Aim of the exercise:
The lines to extract begin at the line that contains "none -> grey brick E3:F3 level 1" and run through the last line of the listing; reproduce them exactly, minus any pictures.

※

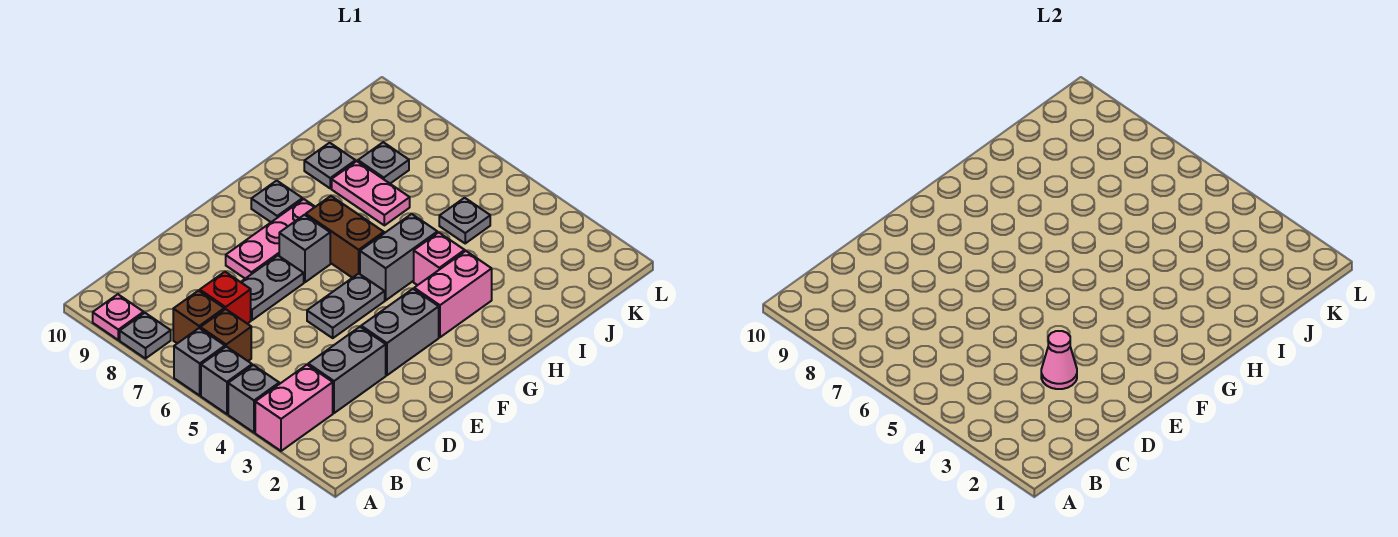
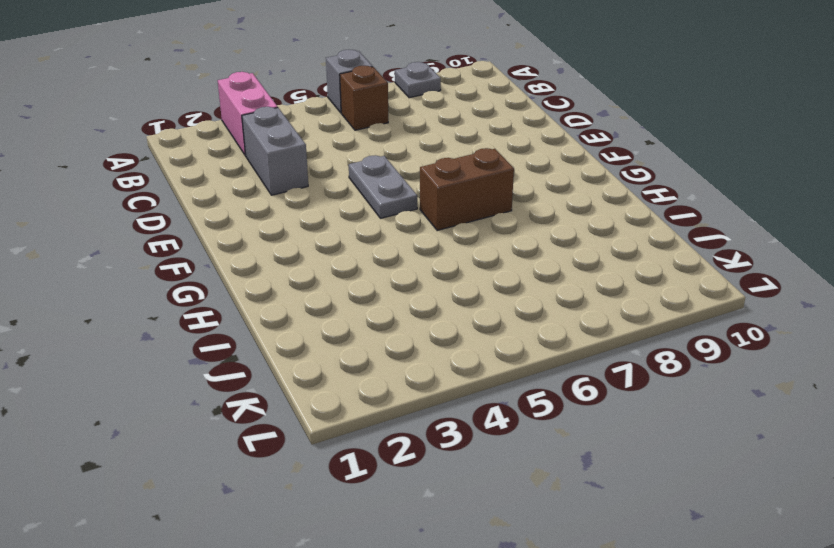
none -> grey brick A4 level 1
none -> grey brick A5 level 1
none -> pink plate A9 level 1

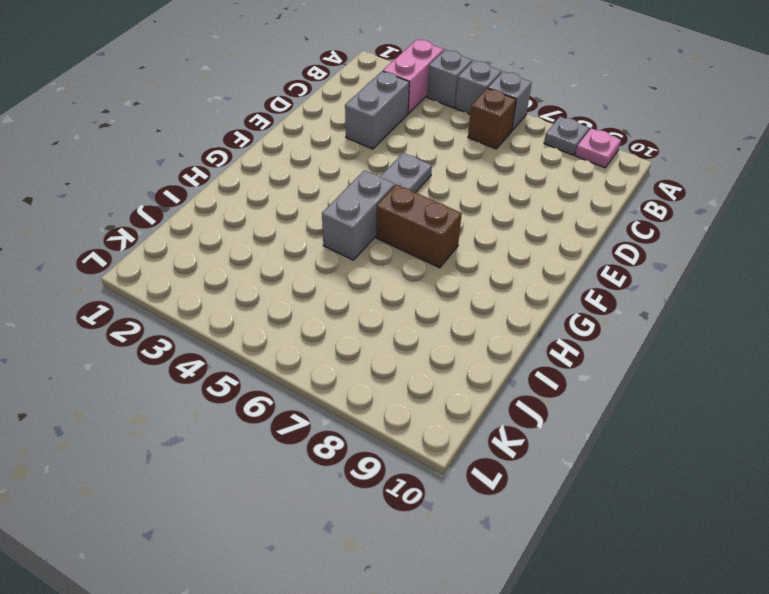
none -> brown brick B7 level 1
none -> red brick C7 level 1
none -> grey plate D7:E7 level 1

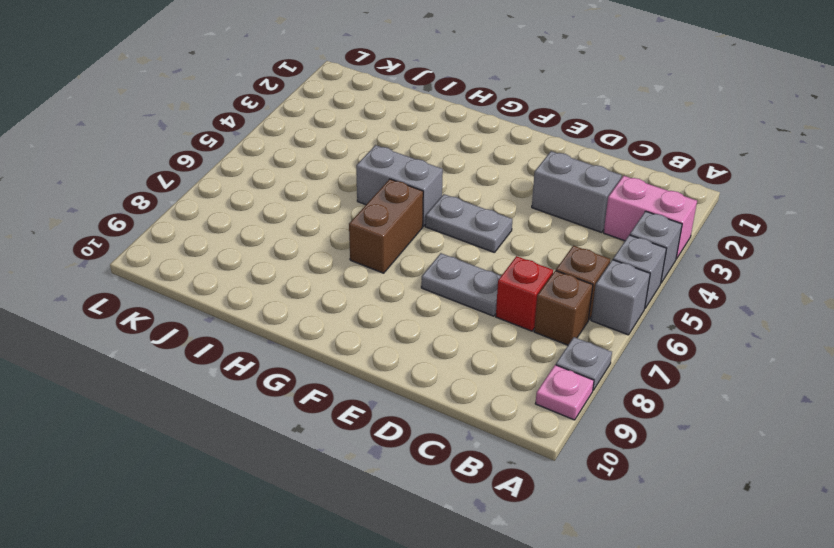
none -> grey brick E3:F3 level 1
none -> pink plate E8:G8 level 1
none -> grey brick F7 level 1

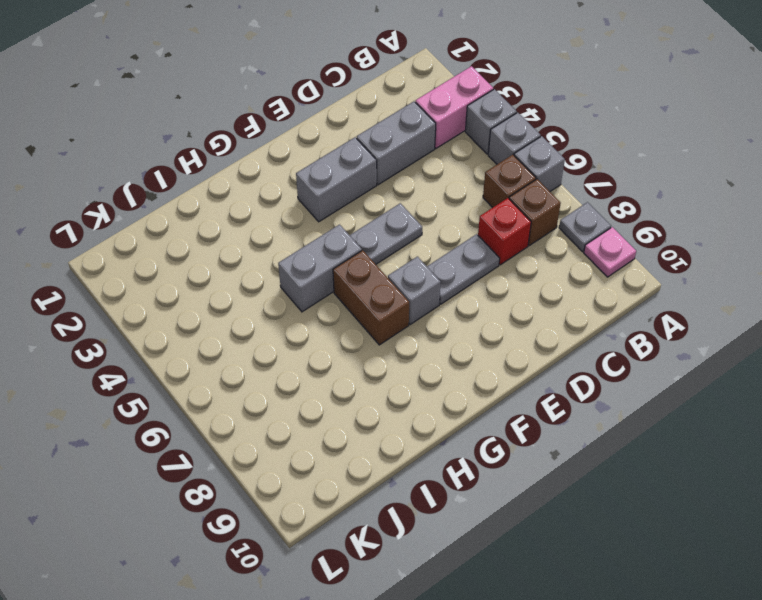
none -> pink plate E8:G8 level 1
none -> pink brick G3:H3 level 1
none -> grey plate G9 level 1

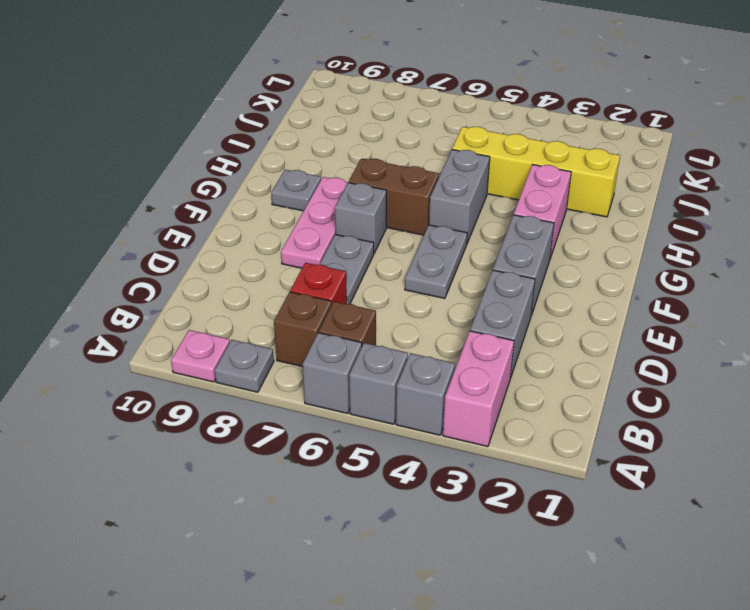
yellow brick I2:I5 level 1 -> none
none -> pink brick H4 level 1
none -> pink plate I7:I8 level 1
none -> grey plate I9 level 1

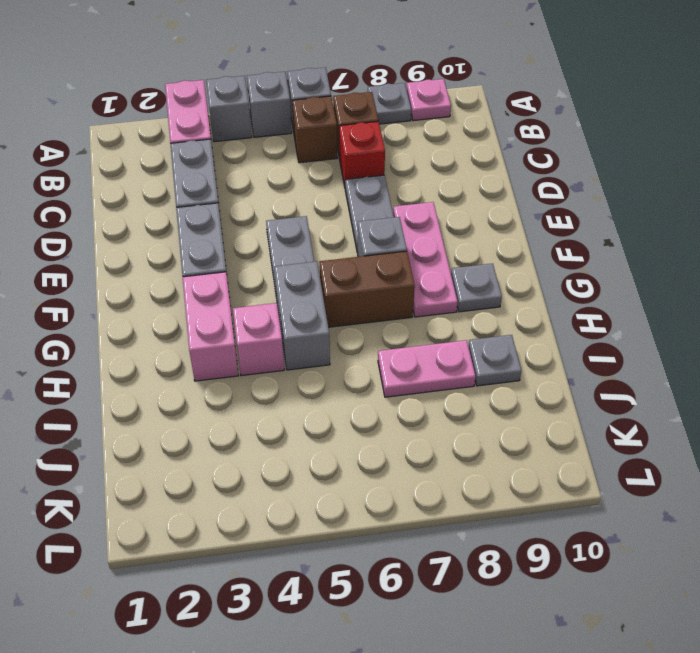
none -> grey plate J5 level 1
none -> grey plate J8 level 1
none -> pink cone D3 level 2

※

Answer to the problem:
none -> grey brick E3:F3 level 1
none -> pink plate E8:G8 level 1
none -> grey brick F7 level 1

none -> pink plate E8:G8 level 1
none -> pink brick G3:H3 level 1
none -> grey plate G9 level 1

yellow brick I2:I5 level 1 -> none
none -> pink brick H4 level 1
none -> pink plate I7:I8 level 1
none -> grey plate I9 level 1

none -> grey plate J5 level 1
none -> grey plate J8 level 1
none -> pink cone D3 level 2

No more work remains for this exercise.